→ PROMPT
Taking only the lines of the data below from the line with "appeared: orange cube [116,138,177,208]" to the line with "appeared: white calculator [446,118,488,151]", ends included, write them out exactly and without pictures.

→ EXERCISE MATERIALS
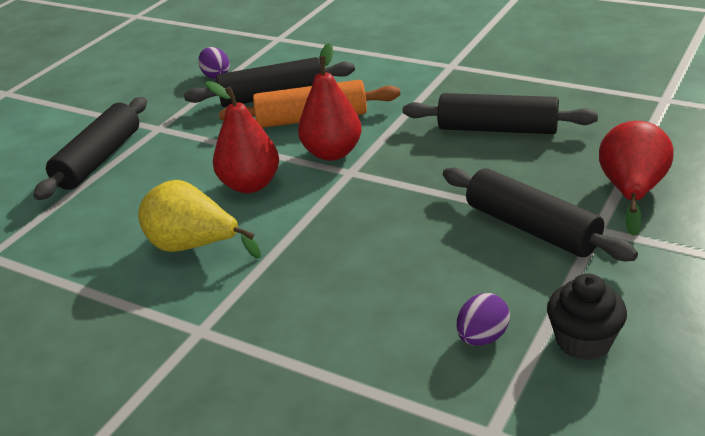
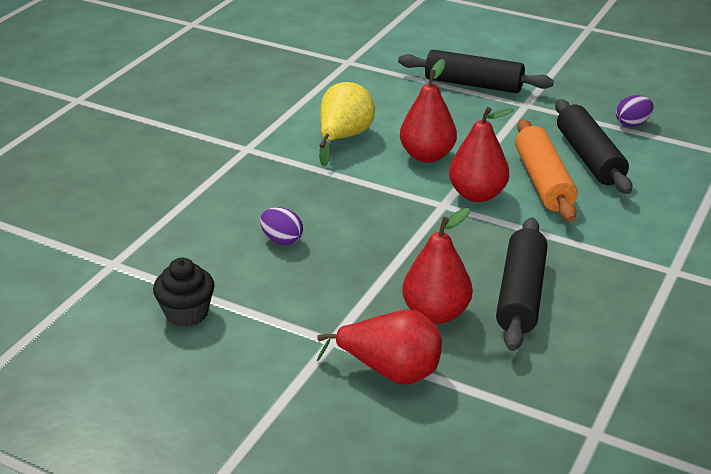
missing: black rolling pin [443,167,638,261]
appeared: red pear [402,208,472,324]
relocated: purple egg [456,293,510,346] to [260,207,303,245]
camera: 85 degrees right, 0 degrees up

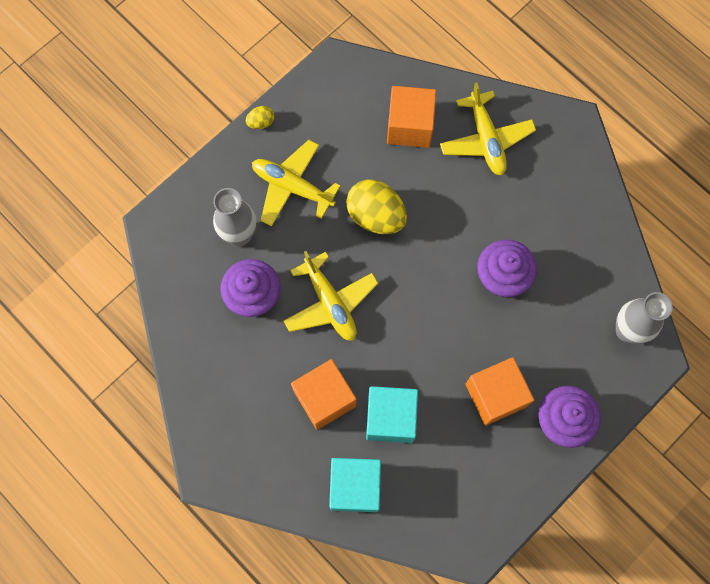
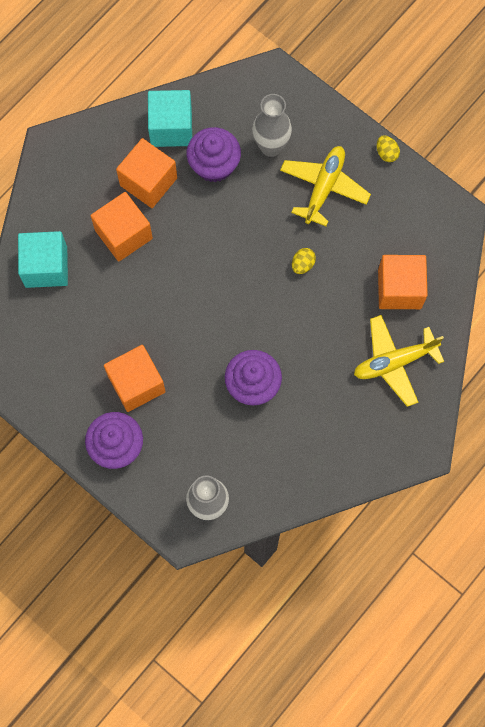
missing: yellow plane [284,251,379,341]
appeared: orange cube [116,138,177,208]
relocated: turquoise cube [366,386,418,443] to [148,90,192,147]
size: yellow egg [346,179,407,234] = [292,248,316,274] x0.47
camera: 85 degrees right, 0 degrees up

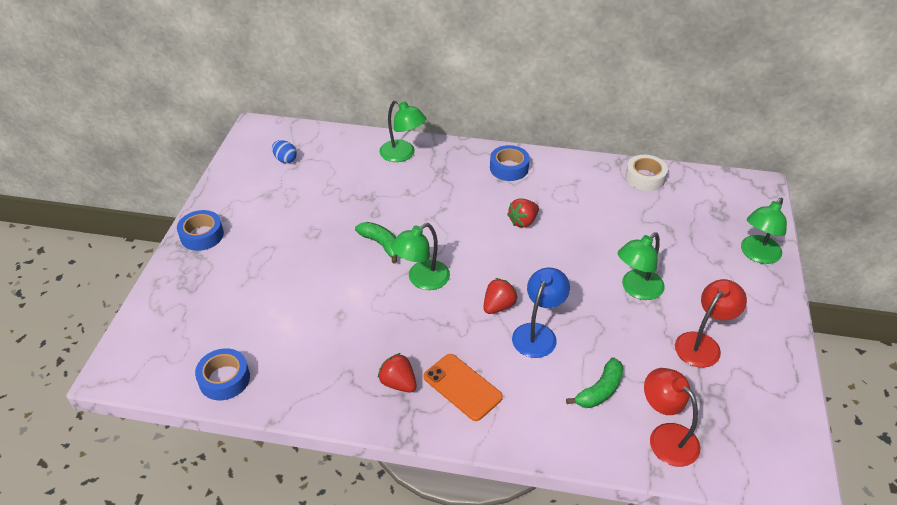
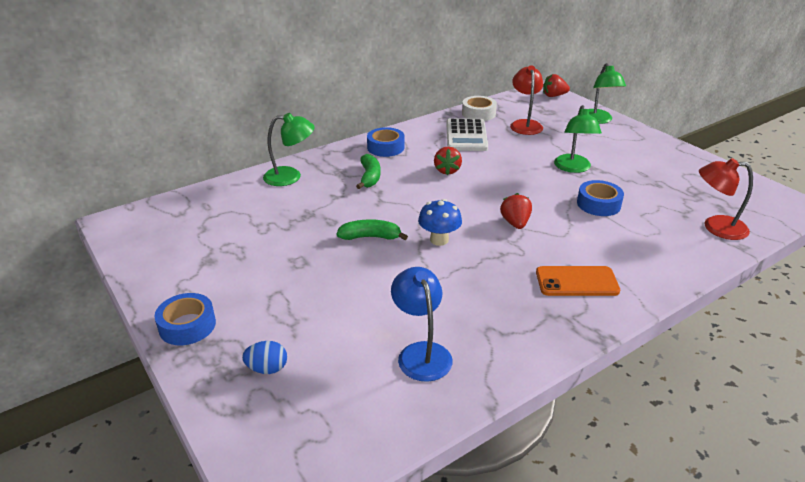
appeared: white calculator [446,118,488,151]
relocated: blue egg [272,140,297,163] to [242,341,287,374]; blue lamp [512,268,570,358] to [391,267,453,382]; red lamp [675,279,747,368] to [510,65,543,135]; blue tape [195,348,250,400] to [577,180,624,216]; red strawberry [378,353,417,393] to [543,74,570,97]; green banana [566,357,623,408] to [356,154,380,189]
exchanged: green lamp [391,223,450,290] to blue mushroom [418,199,462,246]
camera: 45 degrees left, 10 degrees down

→ RESULT BELOW
appeared: orange cube [116,138,177,208]
relocated: turquoise cube [366,386,418,443] to [148,90,192,147]
size: yellow egg [346,179,407,234] = [292,248,316,274] x0.47
camera: 85 degrees right, 0 degrees up

appeared: white calculator [446,118,488,151]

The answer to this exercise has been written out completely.